_DATA UNDER STUDY_:
^^^^^^^^
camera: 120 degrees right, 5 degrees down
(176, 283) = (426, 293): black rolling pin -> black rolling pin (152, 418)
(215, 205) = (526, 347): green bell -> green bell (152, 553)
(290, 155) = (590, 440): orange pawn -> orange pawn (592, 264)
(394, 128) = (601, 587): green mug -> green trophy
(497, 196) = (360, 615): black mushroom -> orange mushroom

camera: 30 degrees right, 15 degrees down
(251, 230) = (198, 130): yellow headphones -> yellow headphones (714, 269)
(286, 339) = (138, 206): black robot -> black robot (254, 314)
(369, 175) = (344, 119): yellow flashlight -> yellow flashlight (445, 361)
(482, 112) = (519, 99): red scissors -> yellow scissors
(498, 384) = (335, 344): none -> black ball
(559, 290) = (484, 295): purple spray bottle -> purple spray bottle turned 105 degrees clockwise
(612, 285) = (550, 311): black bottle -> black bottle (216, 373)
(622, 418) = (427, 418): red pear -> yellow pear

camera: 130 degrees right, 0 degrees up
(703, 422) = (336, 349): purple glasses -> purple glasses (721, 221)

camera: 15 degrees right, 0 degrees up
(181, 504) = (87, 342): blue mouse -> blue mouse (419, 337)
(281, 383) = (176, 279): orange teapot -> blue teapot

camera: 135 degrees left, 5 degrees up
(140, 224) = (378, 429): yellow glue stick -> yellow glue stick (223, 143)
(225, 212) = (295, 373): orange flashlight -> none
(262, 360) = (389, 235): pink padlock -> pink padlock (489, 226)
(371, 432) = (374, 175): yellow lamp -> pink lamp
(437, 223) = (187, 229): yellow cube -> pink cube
^^^^^^^^
_WHAT THE EXERCISE ASKS_:
Give back every entry above, complete and exact.

_ANSWER TO THE PROBLEM_:
camera: 120 degrees right, 5 degrees down
(176, 283) = (426, 293): black rolling pin -> black rolling pin (152, 418)
(215, 205) = (526, 347): green bell -> green bell (152, 553)
(290, 155) = (590, 440): orange pawn -> orange pawn (592, 264)
(394, 128) = (601, 587): green mug -> green trophy
(497, 196) = (360, 615): black mushroom -> orange mushroom

camera: 30 degrees right, 15 degrees down
(251, 230) = (198, 130): yellow headphones -> yellow headphones (714, 269)
(286, 339) = (138, 206): black robot -> black robot (254, 314)
(369, 175) = (344, 119): yellow flashlight -> yellow flashlight (445, 361)
(482, 112) = (519, 99): red scissors -> yellow scissors
(498, 384) = (335, 344): none -> black ball
(559, 290) = (484, 295): purple spray bottle -> purple spray bottle turned 105 degrees clockwise
(612, 285) = (550, 311): black bottle -> black bottle (216, 373)
(622, 418) = (427, 418): red pear -> yellow pear

camera: 130 degrees right, 0 degrees up
(703, 422) = (336, 349): purple glasses -> purple glasses (721, 221)

camera: 15 degrees right, 0 degrees up
(181, 504) = (87, 342): blue mouse -> blue mouse (419, 337)
(281, 383) = (176, 279): orange teapot -> blue teapot

camera: 135 degrees left, 5 degrees up
(140, 224) = (378, 429): yellow glue stick -> yellow glue stick (223, 143)
(225, 212) = (295, 373): orange flashlight -> none
(262, 360) = (389, 235): pink padlock -> pink padlock (489, 226)
(371, 432) = (374, 175): yellow lamp -> pink lamp
(437, 223) = (187, 229): yellow cube -> pink cube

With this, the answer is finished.